_Work required_. Your answer should be every line with the word "PINK", copied from the data below.

_Exercise data_.
BEGIN

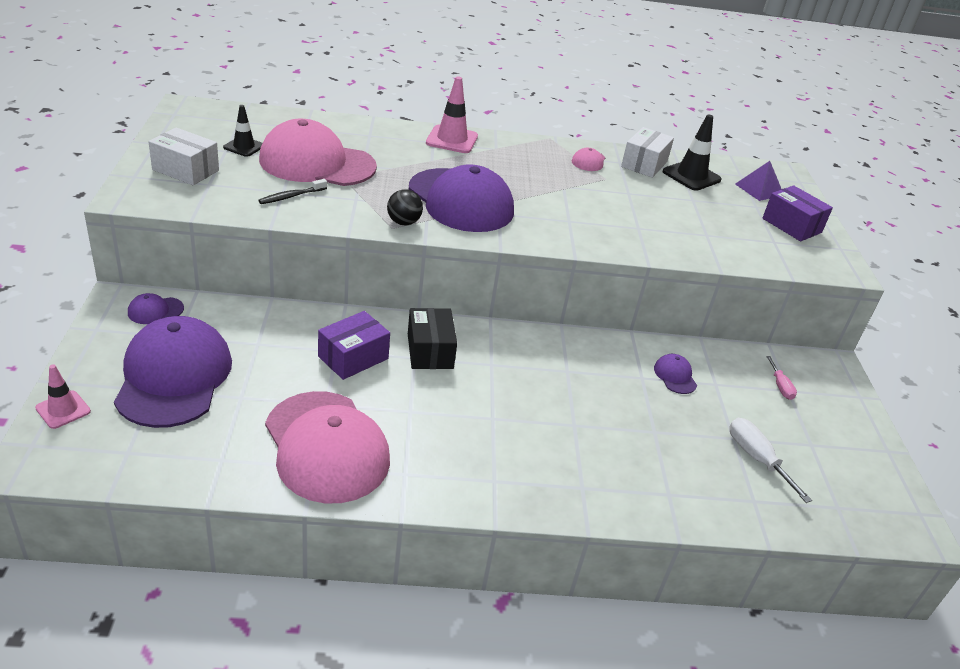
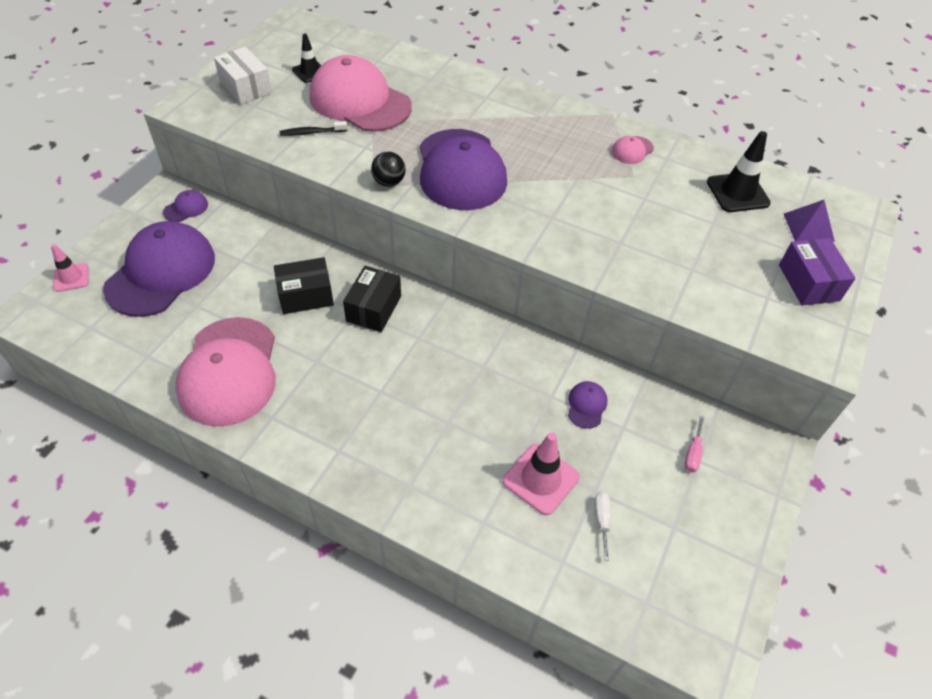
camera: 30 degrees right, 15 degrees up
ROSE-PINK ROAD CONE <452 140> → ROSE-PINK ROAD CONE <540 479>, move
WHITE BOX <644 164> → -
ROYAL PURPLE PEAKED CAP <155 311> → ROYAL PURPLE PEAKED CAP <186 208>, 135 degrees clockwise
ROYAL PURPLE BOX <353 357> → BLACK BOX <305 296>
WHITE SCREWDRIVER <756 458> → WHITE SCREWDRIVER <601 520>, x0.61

END
BEGIN

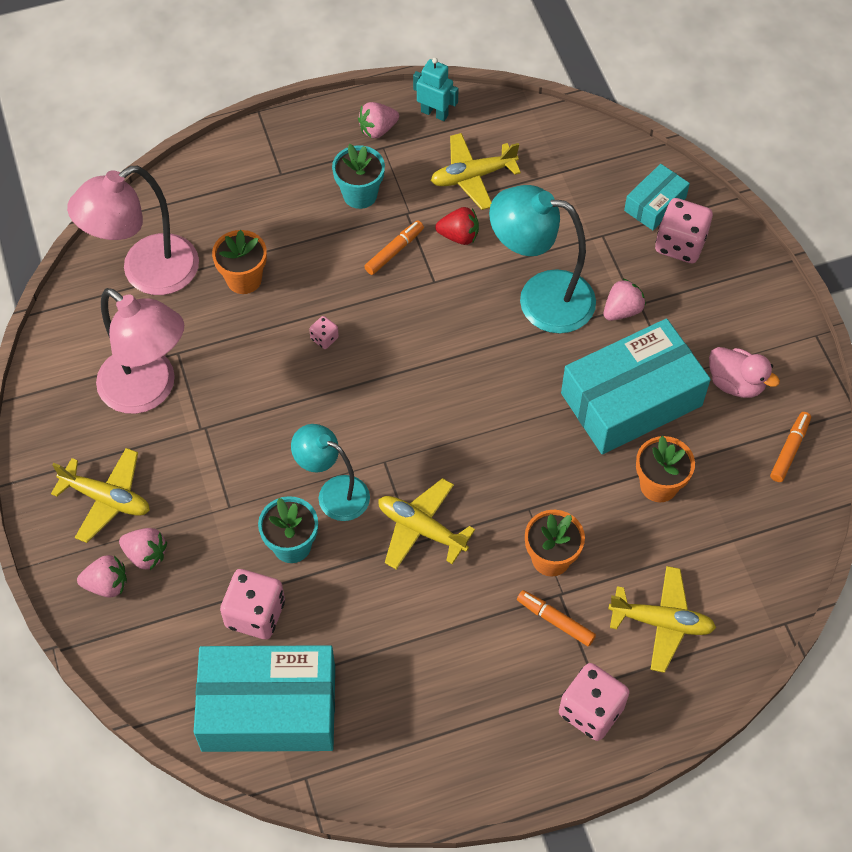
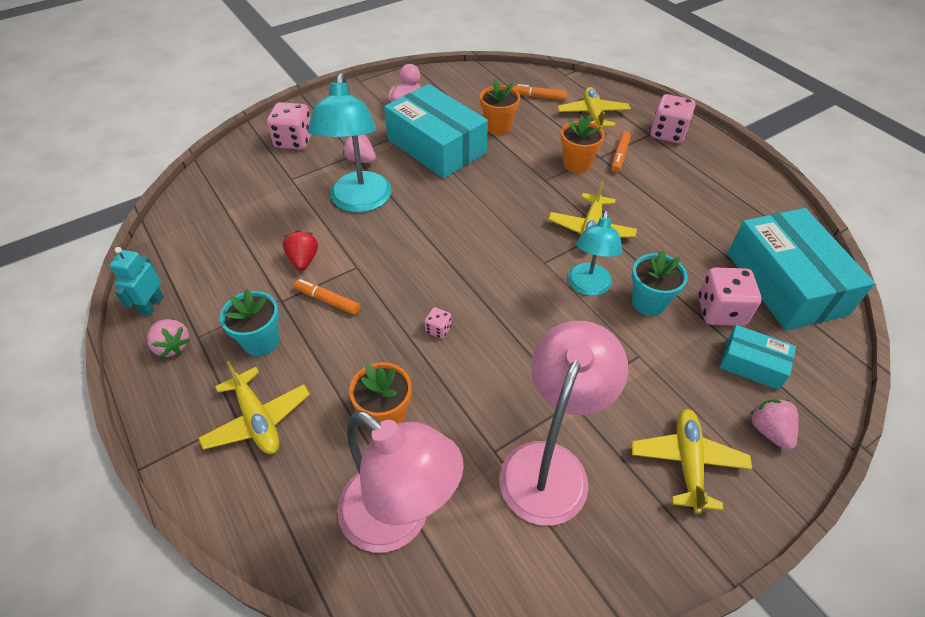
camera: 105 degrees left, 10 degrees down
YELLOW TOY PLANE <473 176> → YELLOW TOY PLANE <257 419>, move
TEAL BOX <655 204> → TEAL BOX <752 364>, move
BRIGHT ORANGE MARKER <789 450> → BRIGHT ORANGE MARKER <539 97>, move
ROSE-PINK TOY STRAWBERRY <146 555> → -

END

_Completed exercise_.
ROSE-PINK ROAD CONE <452 140> → ROSE-PINK ROAD CONE <540 479>, move
ROSE-PINK TOY STRAWBERRY <146 555> → -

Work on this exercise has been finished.